PROBLEM TO WORK ON:
Provide again, from the entries below, every line from the one containing "red rectangle: (120, 60) -> (150, 65), moved" through the one containing "yellow arrow: (546, 480) -> (392, 282), moved", exactly as written, and no other line.

Object displacement listings:

--- START ---

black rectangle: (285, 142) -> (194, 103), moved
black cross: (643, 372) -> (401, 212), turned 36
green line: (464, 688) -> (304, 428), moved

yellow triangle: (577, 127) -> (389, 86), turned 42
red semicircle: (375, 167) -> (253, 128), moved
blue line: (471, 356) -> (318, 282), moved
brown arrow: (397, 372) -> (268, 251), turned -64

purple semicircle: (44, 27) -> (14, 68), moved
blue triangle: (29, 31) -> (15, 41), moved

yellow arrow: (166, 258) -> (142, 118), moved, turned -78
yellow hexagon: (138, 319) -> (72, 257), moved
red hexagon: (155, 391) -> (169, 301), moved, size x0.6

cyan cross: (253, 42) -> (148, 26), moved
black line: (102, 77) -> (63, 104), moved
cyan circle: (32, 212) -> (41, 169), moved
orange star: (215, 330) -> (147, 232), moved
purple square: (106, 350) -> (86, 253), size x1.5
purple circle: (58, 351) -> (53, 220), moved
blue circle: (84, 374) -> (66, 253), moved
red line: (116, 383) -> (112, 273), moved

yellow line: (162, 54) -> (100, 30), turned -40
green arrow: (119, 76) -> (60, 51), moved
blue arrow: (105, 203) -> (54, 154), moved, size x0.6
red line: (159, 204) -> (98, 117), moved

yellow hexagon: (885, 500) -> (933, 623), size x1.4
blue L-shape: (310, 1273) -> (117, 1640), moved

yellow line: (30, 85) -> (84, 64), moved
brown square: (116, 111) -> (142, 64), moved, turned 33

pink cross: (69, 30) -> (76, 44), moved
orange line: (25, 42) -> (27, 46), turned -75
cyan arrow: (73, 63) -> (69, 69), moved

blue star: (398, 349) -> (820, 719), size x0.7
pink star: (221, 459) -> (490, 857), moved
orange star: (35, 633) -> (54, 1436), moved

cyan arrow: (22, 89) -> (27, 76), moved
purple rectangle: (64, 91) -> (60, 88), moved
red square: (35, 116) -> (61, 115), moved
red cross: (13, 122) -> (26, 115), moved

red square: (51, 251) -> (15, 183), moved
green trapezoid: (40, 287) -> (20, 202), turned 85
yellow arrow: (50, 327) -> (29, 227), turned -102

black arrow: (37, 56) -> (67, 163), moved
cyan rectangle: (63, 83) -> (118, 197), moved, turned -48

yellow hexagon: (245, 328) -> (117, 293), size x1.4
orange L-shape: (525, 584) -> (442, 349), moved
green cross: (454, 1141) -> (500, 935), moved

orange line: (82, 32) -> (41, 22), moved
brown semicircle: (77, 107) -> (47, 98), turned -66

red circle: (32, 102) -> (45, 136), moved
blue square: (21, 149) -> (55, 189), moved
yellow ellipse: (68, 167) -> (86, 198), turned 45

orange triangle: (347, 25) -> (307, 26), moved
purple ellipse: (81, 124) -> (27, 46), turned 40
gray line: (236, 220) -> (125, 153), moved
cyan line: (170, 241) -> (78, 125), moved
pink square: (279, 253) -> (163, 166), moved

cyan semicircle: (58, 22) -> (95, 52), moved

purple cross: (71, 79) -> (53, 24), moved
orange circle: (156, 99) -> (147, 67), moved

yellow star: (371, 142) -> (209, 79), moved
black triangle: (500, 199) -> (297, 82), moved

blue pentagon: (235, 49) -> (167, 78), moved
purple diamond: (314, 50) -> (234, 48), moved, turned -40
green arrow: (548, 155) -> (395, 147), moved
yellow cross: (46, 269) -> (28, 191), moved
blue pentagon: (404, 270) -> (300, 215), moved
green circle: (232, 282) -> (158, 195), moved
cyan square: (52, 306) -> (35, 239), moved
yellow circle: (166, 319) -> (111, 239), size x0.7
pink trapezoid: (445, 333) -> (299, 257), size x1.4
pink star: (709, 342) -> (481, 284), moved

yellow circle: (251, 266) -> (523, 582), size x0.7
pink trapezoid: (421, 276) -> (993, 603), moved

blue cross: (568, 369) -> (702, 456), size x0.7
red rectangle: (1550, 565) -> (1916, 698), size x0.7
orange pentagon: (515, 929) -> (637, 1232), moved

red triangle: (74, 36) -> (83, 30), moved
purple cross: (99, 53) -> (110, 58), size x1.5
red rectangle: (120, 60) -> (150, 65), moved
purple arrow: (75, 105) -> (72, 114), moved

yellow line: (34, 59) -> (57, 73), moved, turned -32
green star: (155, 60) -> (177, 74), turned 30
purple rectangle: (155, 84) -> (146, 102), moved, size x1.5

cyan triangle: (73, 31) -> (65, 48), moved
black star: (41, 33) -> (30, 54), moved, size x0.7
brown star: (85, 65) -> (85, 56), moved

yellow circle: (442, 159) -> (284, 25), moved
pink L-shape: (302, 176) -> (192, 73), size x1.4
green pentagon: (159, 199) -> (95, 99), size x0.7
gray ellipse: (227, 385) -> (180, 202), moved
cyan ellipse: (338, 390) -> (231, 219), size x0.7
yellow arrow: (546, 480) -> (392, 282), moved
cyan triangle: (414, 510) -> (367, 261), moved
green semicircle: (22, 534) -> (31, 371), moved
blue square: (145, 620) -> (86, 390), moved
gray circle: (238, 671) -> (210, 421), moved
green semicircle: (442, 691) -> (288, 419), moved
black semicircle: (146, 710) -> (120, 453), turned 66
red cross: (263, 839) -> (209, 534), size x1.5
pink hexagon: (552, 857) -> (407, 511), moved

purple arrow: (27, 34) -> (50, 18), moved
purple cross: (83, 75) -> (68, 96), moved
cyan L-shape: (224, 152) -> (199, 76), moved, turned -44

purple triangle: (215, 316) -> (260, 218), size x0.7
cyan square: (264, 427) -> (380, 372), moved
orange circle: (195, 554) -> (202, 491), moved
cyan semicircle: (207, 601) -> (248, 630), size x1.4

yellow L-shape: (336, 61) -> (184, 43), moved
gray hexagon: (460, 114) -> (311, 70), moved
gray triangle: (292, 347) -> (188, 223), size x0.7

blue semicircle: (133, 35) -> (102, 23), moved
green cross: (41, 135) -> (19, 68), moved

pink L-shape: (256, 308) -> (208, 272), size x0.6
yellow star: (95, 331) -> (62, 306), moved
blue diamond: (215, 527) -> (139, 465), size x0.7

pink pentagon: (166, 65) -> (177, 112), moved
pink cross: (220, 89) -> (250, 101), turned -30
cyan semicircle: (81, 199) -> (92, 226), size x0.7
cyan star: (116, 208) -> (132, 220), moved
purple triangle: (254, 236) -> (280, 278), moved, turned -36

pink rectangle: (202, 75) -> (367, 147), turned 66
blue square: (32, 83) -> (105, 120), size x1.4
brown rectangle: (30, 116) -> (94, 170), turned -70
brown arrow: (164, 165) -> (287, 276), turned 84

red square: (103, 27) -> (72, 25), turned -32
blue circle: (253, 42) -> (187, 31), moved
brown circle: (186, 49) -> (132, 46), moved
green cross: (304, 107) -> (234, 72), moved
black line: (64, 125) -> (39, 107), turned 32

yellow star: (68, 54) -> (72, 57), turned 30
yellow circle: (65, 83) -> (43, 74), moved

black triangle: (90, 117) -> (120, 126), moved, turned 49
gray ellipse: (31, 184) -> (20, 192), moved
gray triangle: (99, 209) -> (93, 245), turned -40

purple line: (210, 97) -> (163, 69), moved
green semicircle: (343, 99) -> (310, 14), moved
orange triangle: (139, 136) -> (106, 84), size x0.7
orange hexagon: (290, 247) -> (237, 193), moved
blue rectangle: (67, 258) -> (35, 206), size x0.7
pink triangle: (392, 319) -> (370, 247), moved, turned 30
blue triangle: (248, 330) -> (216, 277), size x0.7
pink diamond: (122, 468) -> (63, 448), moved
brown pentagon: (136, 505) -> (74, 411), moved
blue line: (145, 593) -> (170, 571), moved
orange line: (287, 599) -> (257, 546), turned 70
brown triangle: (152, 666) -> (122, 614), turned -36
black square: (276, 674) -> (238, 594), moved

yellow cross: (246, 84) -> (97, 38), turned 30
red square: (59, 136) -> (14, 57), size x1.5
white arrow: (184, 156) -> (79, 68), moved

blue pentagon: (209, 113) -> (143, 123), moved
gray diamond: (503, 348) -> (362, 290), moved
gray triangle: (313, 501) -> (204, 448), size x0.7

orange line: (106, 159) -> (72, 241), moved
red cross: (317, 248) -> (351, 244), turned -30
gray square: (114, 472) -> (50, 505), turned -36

--- END ---

SOLUTION TO THIS EXERCISE:
red rectangle: (120, 60) -> (150, 65), moved
purple arrow: (75, 105) -> (72, 114), moved

yellow line: (34, 59) -> (57, 73), moved, turned -32
green star: (155, 60) -> (177, 74), turned 30
purple rectangle: (155, 84) -> (146, 102), moved, size x1.5

cyan triangle: (73, 31) -> (65, 48), moved
black star: (41, 33) -> (30, 54), moved, size x0.7
brown star: (85, 65) -> (85, 56), moved

yellow circle: (442, 159) -> (284, 25), moved
pink L-shape: (302, 176) -> (192, 73), size x1.4
green pentagon: (159, 199) -> (95, 99), size x0.7
gray ellipse: (227, 385) -> (180, 202), moved
cyan ellipse: (338, 390) -> (231, 219), size x0.7
yellow arrow: (546, 480) -> (392, 282), moved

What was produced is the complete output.